[Collected data]
┌────────
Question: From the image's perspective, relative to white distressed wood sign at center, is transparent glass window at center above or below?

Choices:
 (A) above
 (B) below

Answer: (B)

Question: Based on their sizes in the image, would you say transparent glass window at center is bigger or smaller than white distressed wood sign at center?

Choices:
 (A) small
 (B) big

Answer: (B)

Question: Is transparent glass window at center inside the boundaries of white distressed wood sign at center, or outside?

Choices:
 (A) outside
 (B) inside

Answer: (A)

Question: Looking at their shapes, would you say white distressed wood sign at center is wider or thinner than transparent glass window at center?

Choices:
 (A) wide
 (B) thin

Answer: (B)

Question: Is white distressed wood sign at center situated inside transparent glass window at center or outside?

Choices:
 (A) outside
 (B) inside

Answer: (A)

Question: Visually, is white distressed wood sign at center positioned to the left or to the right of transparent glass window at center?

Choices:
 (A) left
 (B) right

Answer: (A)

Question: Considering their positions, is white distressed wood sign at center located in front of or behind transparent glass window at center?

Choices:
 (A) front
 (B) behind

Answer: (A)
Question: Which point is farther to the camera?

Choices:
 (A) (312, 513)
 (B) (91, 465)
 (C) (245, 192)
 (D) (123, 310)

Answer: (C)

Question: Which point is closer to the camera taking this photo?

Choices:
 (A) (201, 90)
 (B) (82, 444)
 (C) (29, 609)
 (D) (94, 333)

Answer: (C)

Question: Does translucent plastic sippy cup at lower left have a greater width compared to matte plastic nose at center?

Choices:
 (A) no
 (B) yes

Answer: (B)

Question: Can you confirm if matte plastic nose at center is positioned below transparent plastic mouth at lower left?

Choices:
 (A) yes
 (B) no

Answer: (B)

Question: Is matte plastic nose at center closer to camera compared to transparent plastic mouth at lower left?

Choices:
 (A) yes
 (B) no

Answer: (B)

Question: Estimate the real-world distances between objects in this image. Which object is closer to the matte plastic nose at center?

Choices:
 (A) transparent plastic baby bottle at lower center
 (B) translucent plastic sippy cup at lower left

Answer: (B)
└────────
┌────────
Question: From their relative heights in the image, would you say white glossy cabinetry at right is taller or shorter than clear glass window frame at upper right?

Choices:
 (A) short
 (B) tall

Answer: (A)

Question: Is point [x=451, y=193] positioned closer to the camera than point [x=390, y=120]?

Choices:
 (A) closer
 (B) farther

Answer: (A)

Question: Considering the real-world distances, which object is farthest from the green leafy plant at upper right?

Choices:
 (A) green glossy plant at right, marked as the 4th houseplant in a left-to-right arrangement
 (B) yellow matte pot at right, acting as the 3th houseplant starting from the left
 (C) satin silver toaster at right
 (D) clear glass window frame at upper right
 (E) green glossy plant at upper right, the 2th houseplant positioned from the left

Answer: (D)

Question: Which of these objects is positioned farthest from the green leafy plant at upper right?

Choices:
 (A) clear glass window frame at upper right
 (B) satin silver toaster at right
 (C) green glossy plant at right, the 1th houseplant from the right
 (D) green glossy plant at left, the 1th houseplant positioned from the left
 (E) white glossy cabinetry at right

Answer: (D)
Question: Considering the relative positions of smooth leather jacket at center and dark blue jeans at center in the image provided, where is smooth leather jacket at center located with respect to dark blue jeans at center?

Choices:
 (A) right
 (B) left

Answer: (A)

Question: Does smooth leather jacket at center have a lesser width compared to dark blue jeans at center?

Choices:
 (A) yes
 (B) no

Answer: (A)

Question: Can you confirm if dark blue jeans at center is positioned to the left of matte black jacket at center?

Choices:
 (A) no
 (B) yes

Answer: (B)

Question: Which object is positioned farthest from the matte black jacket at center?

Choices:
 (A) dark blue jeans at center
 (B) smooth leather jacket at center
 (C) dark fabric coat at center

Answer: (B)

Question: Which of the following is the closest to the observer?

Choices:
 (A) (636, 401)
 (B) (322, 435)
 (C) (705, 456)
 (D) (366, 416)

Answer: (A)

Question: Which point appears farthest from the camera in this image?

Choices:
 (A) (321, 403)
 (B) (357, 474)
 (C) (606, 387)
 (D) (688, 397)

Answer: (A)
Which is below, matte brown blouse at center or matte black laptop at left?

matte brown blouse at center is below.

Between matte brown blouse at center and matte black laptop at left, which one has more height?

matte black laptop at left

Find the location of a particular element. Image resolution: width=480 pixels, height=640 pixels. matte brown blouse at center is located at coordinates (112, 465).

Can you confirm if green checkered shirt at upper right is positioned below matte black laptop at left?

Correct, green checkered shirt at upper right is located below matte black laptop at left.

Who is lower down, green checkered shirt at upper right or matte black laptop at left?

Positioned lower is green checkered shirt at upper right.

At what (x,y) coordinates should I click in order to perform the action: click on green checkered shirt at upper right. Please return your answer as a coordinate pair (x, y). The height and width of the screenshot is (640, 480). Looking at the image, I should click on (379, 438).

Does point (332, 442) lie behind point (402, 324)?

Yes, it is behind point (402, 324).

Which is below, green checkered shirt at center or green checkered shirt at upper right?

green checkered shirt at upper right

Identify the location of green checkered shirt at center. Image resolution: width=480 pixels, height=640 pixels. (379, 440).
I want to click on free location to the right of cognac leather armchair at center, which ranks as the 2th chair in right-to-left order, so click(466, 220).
└────────
┌────────
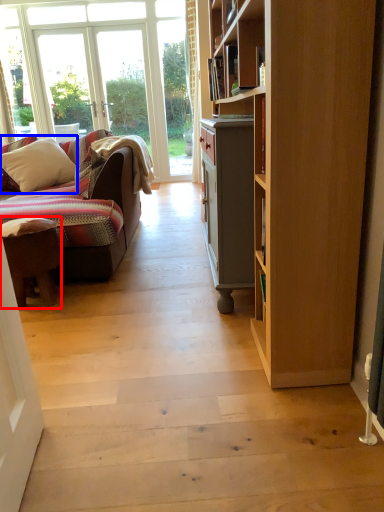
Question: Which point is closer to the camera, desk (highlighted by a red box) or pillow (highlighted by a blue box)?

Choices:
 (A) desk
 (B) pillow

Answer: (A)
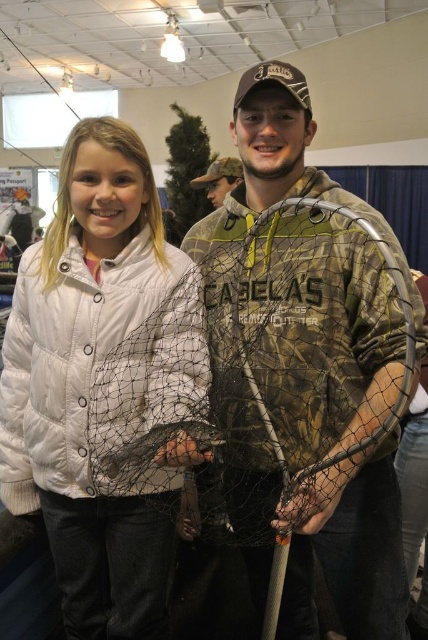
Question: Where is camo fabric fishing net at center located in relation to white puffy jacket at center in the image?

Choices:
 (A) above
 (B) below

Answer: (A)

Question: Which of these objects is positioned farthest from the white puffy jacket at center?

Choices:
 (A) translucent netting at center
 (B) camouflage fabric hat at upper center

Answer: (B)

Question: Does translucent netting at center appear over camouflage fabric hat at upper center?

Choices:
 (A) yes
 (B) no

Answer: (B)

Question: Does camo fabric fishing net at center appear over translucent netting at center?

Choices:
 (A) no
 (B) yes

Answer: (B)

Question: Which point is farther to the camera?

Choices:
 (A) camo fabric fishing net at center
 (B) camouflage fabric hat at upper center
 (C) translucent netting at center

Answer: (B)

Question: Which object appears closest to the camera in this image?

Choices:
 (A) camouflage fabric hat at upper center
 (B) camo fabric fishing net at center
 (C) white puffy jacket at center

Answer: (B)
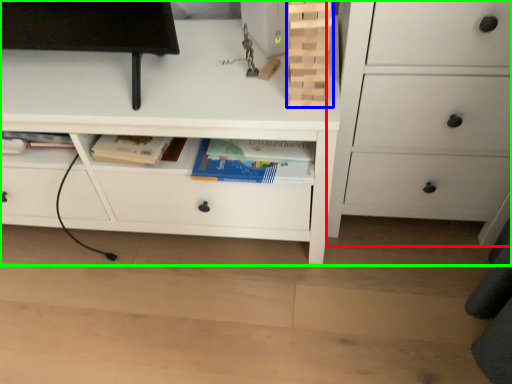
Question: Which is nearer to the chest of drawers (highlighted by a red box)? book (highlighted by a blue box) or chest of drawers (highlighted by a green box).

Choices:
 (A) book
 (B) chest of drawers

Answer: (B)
└────────
■ What is expected ■
Rewrite the stretch of the material from the line containing "Question: Considering their" through the line containing "Question: Which point is closer to the camera taking", changing each "Choices" to "Options" and keeping everything else the same. Return only those lines.

■ Result ■
Question: Considering their positions, is white distressed wood sign at center located in front of or behind transparent glass window at center?

Options:
 (A) front
 (B) behind

Answer: (A)
Question: Which point is farther to the camera?

Options:
 (A) (312, 513)
 (B) (91, 465)
 (C) (245, 192)
 (D) (123, 310)

Answer: (C)

Question: Which point is closer to the camera taking this photo?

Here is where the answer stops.